# [RECORDS TO PROCESS]
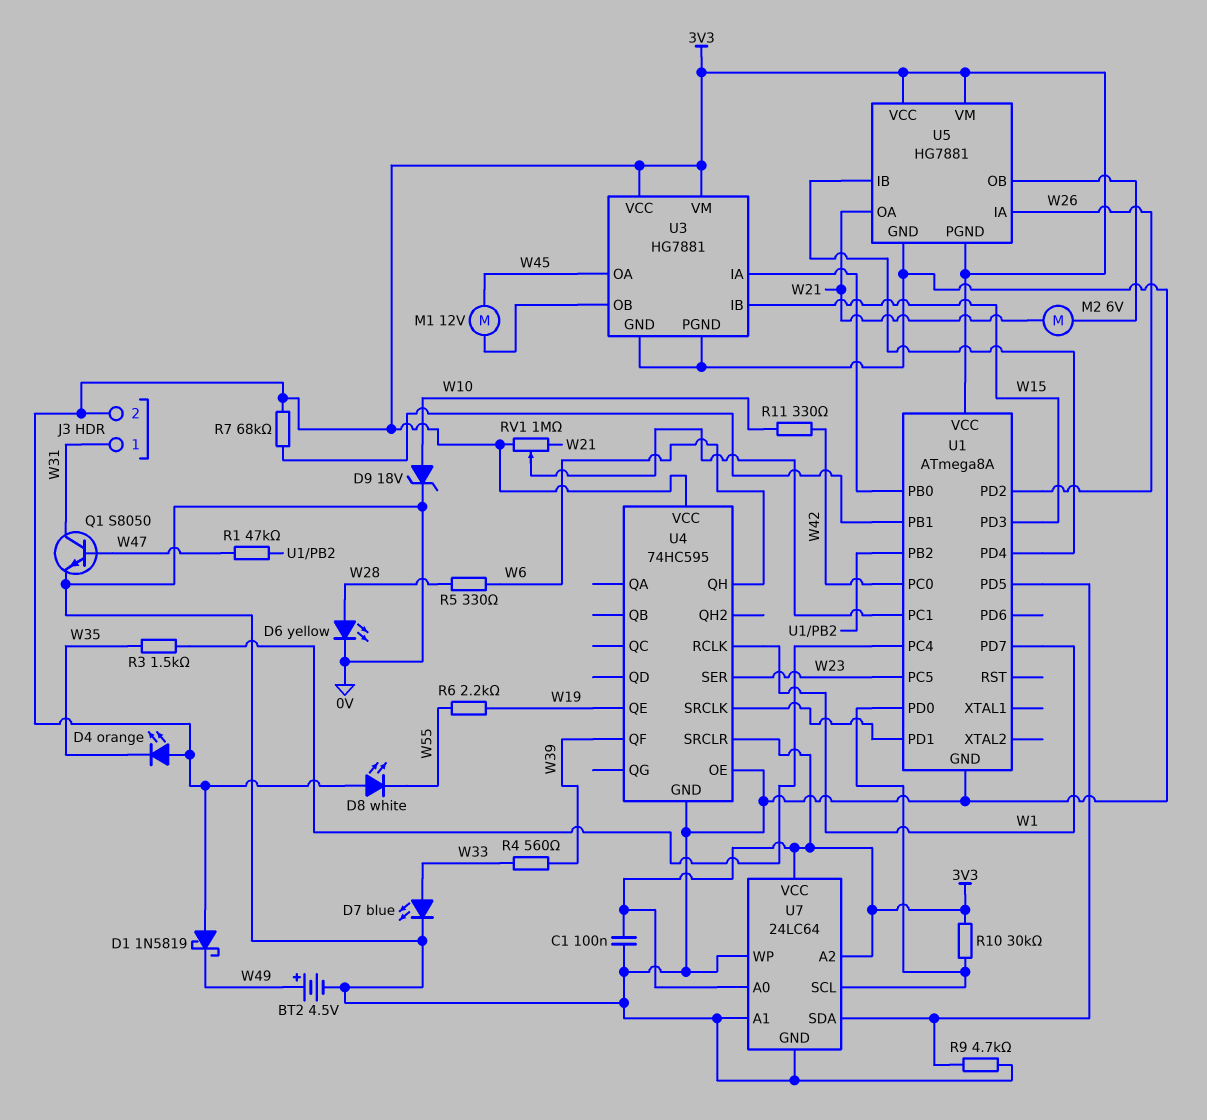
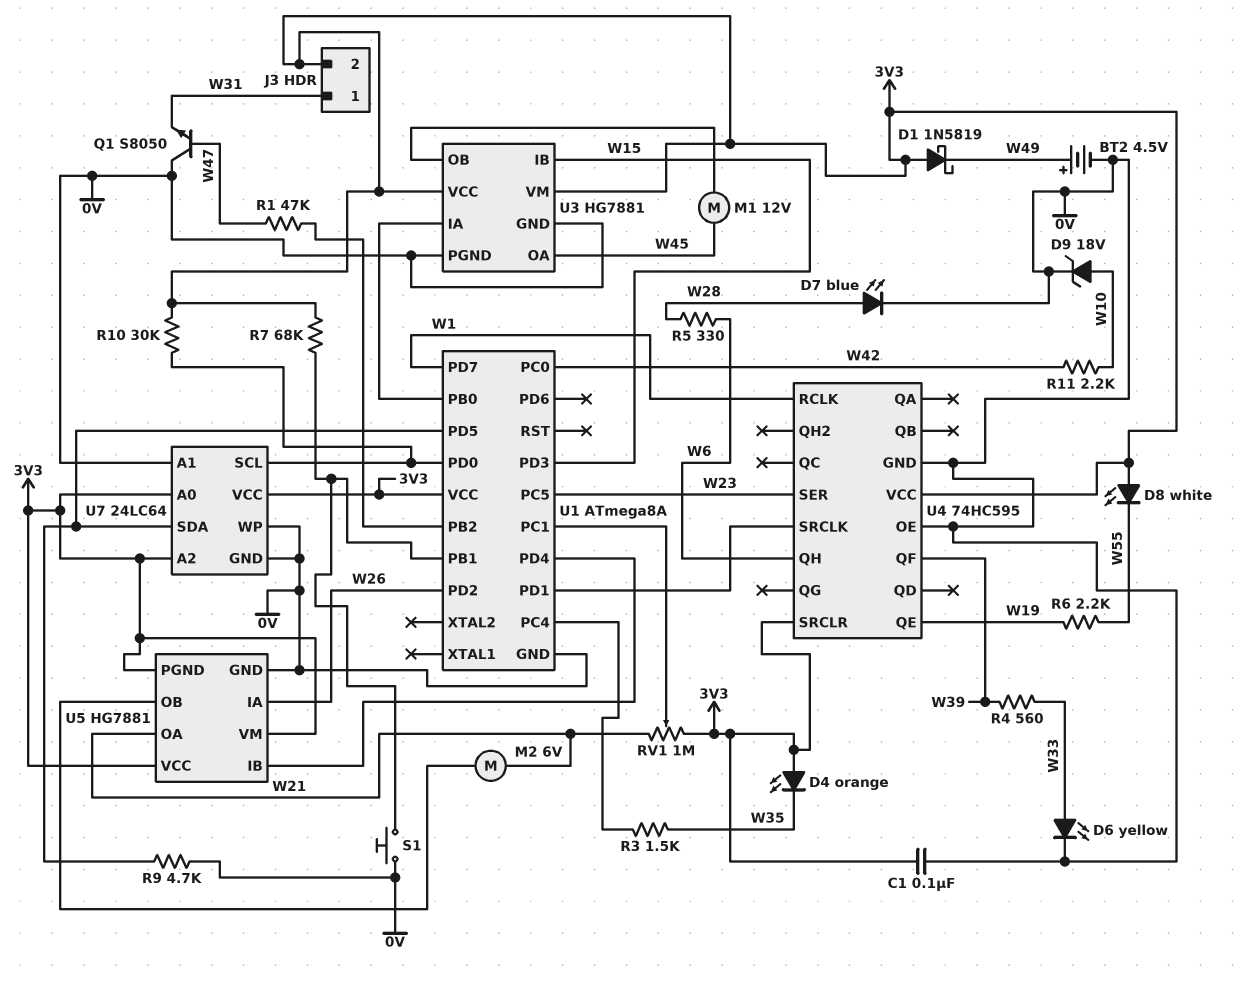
D6: LED yellow (A W28, K 0V) -> LED yellow (A W33, K 0V)
D7: LED blue (A W33, K 0V) -> LED blue (A W28, K 0V)
Q1: NPN S8050 (B W47, C W31, E 0V) -> NPN S8050 (B W47, C 0V, E W31)
R11: 330 (W10, W42) -> 2.2k (W10, W42)
S1: none -> button (0V, U1/PB1)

# [EXERCISE PROMPT]
Give the entries above again in full and exactly, but not the pictures.

# [EXPECTED ANSWER]
D6: LED yellow (A W28, K 0V) -> LED yellow (A W33, K 0V)
D7: LED blue (A W33, K 0V) -> LED blue (A W28, K 0V)
Q1: NPN S8050 (B W47, C W31, E 0V) -> NPN S8050 (B W47, C 0V, E W31)
R11: 330 (W10, W42) -> 2.2k (W10, W42)
S1: none -> button (0V, U1/PB1)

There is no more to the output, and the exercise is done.